_The task_
Could you give the listing again exactly, without its pictures?
★ ★ ★ ★
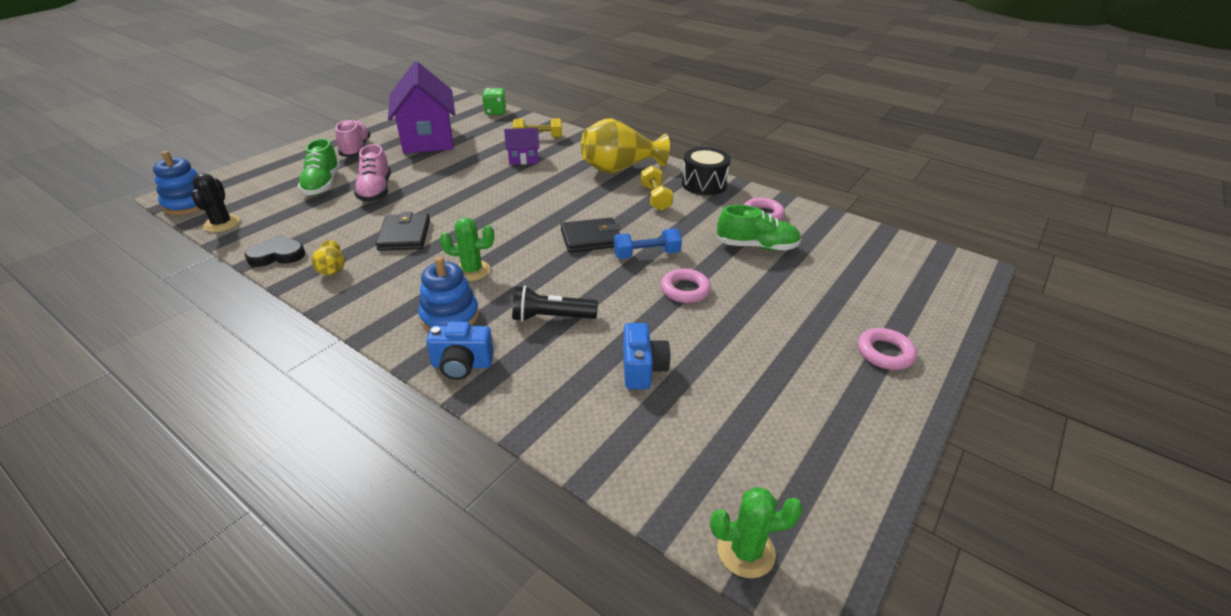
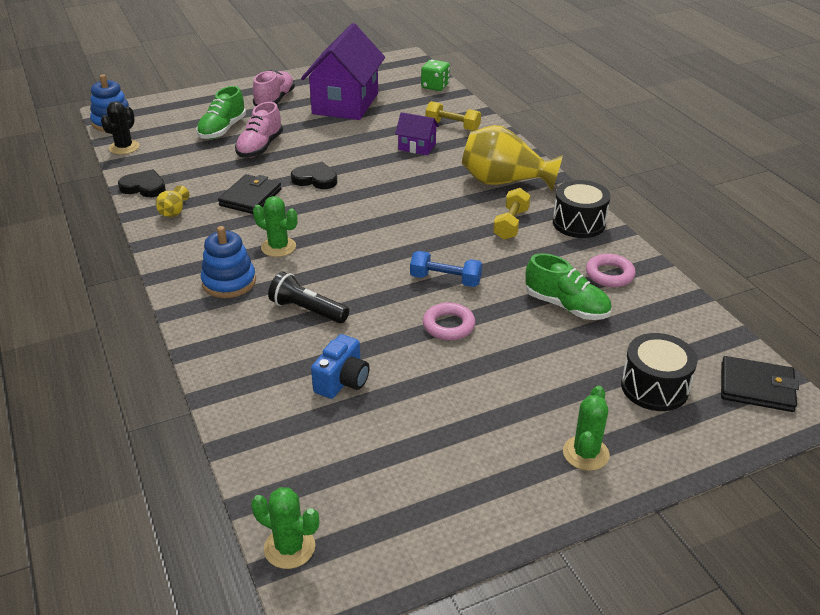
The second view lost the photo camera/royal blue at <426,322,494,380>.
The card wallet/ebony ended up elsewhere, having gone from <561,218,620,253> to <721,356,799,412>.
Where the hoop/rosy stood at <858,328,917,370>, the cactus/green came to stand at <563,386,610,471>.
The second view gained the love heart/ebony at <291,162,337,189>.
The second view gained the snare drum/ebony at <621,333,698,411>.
★ ★ ★ ★
_Exercise response_
The second view lost the photo camera/royal blue at <426,322,494,380>.
The card wallet/ebony ended up elsewhere, having gone from <561,218,620,253> to <721,356,799,412>.
Where the hoop/rosy stood at <858,328,917,370>, the cactus/green came to stand at <563,386,610,471>.
The second view gained the love heart/ebony at <291,162,337,189>.
The second view gained the snare drum/ebony at <621,333,698,411>.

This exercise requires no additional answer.